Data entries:
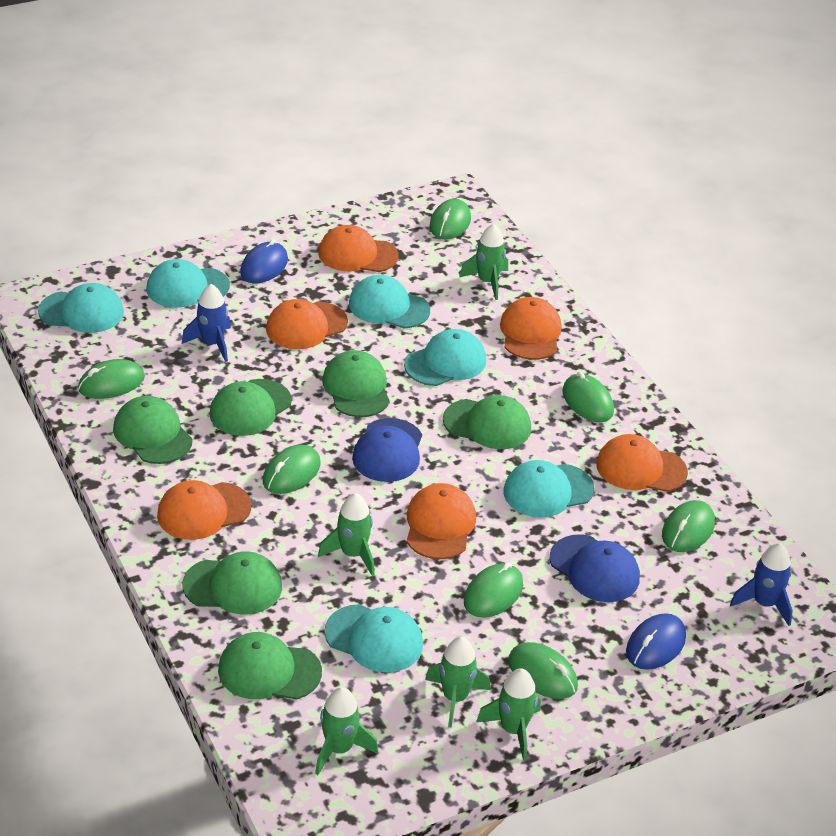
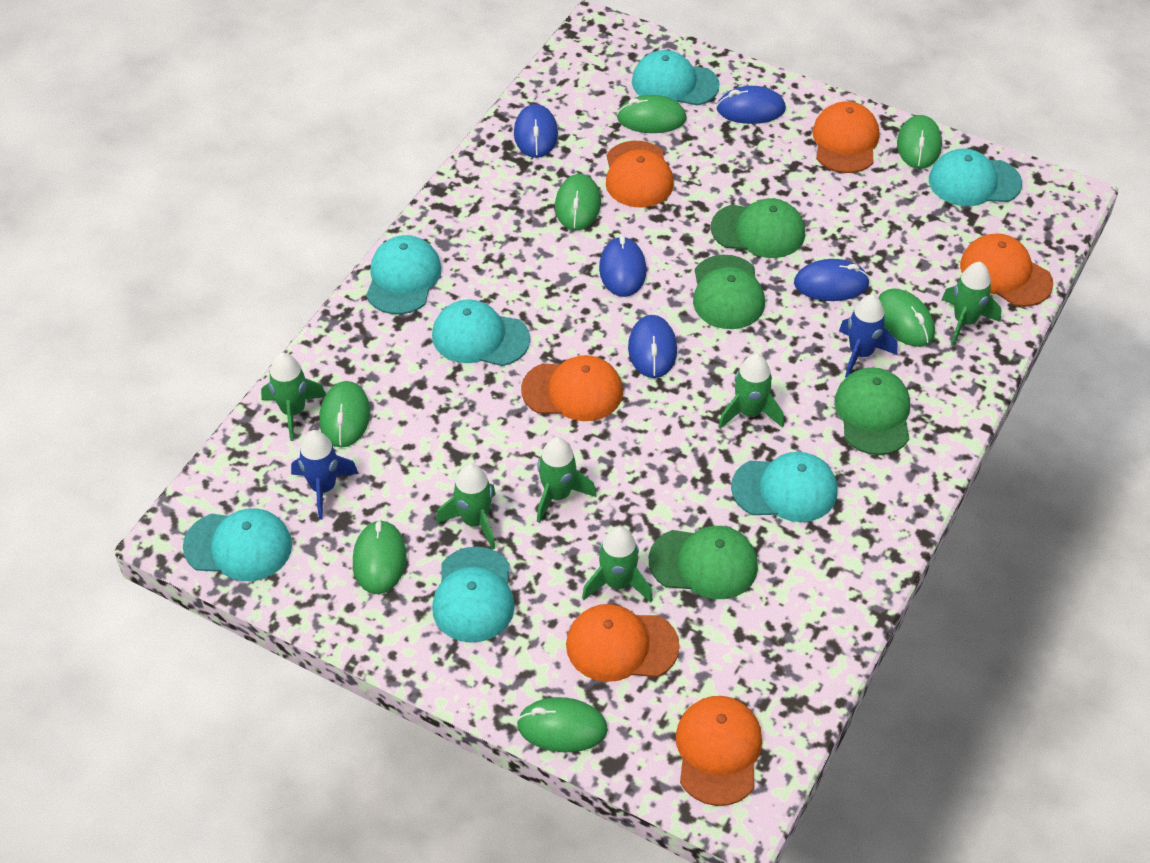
blue cap: 2 -> 0
blue mouse: 2 -> 5
green cap: 6 -> 4
green rocket: 5 -> 6
turquoise cap: 6 -> 7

- _Requirement_: All of the entries above are to be transcribed word for word, with no pictures included.

- _The completed task_:
blue cap: 2 -> 0
blue mouse: 2 -> 5
green cap: 6 -> 4
green rocket: 5 -> 6
turquoise cap: 6 -> 7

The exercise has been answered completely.